### Records shown
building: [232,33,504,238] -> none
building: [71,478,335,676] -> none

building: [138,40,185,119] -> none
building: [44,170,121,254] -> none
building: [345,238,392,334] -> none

---

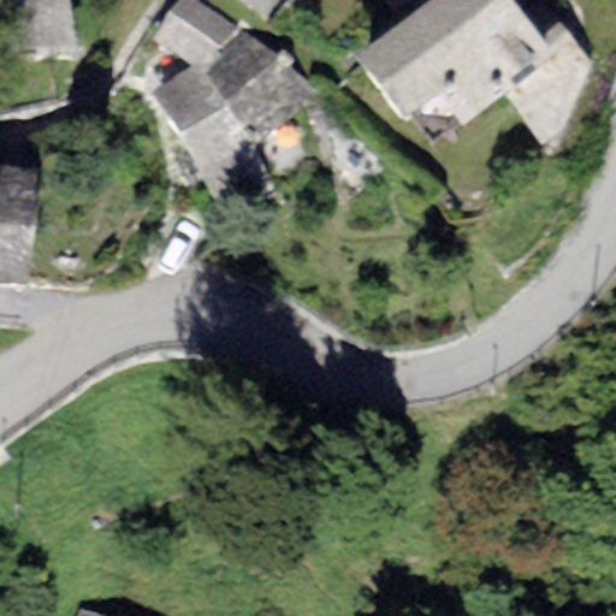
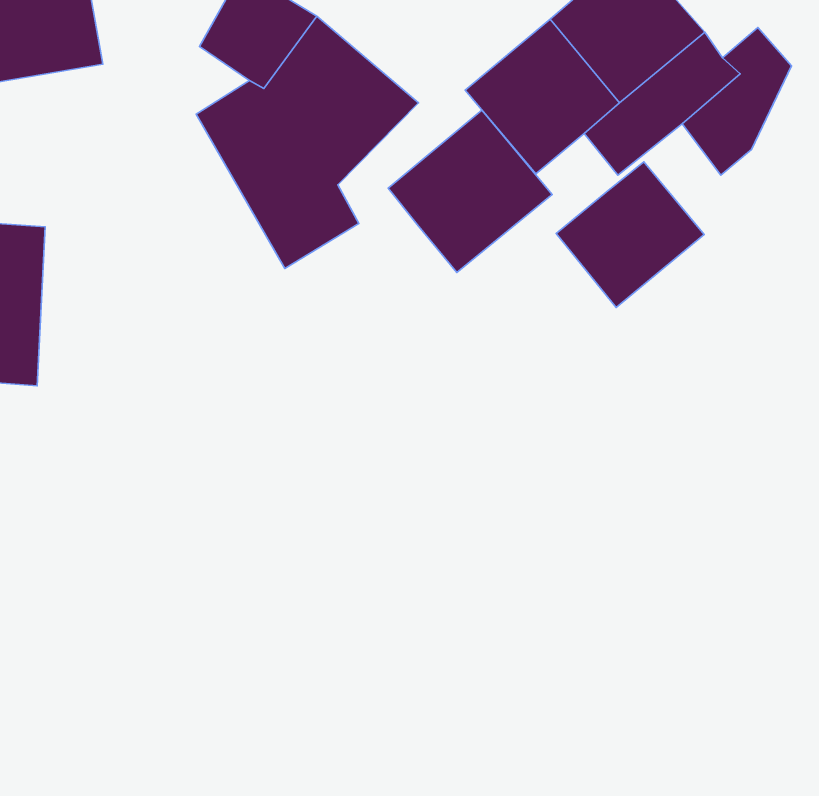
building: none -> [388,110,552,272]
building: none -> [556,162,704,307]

--

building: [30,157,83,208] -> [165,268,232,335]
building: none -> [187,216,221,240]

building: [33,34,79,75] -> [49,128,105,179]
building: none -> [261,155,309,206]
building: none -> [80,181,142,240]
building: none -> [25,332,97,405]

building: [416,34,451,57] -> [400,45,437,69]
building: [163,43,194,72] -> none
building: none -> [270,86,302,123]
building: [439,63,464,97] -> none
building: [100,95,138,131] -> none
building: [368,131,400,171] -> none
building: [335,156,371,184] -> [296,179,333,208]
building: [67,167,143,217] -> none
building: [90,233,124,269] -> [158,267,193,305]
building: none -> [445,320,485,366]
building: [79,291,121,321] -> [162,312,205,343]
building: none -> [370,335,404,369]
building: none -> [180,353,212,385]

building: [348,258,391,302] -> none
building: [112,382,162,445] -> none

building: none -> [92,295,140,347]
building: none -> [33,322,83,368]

### Work to complete
Lines wanted from the listing above: the line with "building: [79,291,121,321] ->" up to and including the line with "building: none -> [33,322,83,368]". Please write them out exactly, adding nothing else.

### Problem solution
building: [79,291,121,321] -> [162,312,205,343]
building: none -> [370,335,404,369]
building: none -> [180,353,212,385]

building: [348,258,391,302] -> none
building: [112,382,162,445] -> none

building: none -> [92,295,140,347]
building: none -> [33,322,83,368]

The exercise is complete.